Brief. Your copy should match the records exactly, except that it contains no pictures.

-------- Records shown

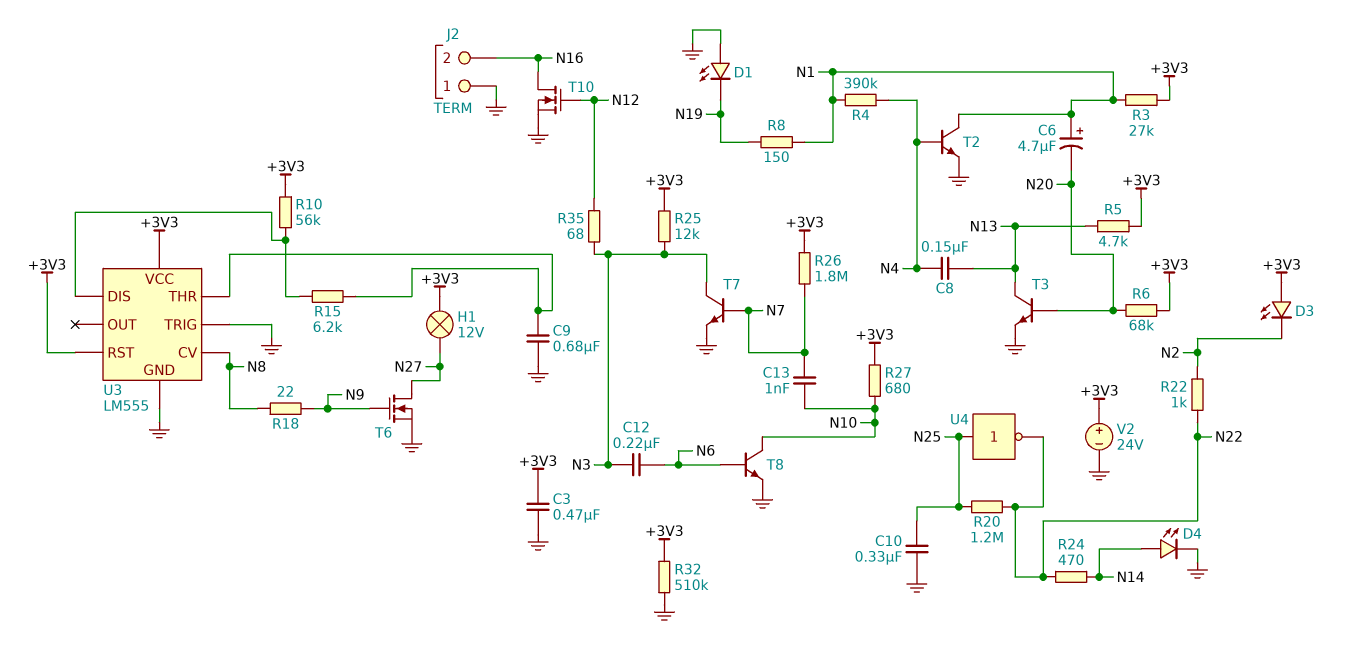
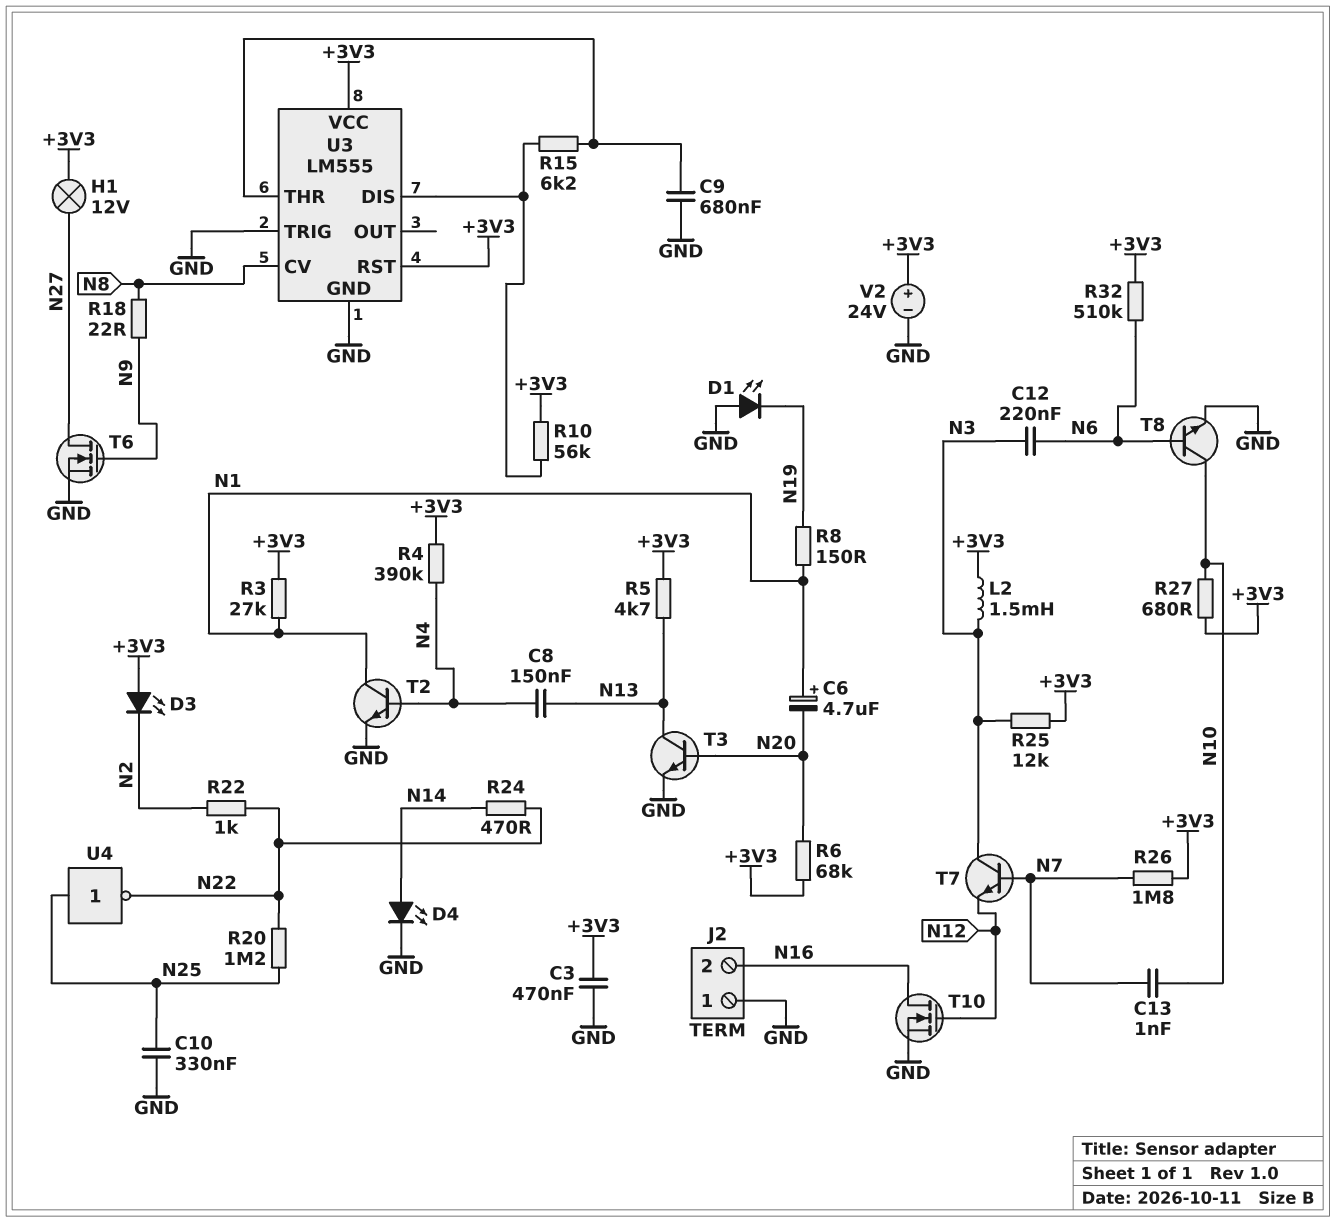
L2: none -> 1.5mH (+3V3, N3)
R4: 390k (N1, N4) -> 390k (+3V3, N4)
R32: 510k (+3V3, GND) -> 510k (+3V3, N6)
R35: 68 (N3, N12) -> none
T7: NPN (B N7, C N3, E GND) -> NPN (B N7, C N3, E N12)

----------------

Written reply.
L2: none -> 1.5mH (+3V3, N3)
R4: 390k (N1, N4) -> 390k (+3V3, N4)
R32: 510k (+3V3, GND) -> 510k (+3V3, N6)
R35: 68 (N3, N12) -> none
T7: NPN (B N7, C N3, E GND) -> NPN (B N7, C N3, E N12)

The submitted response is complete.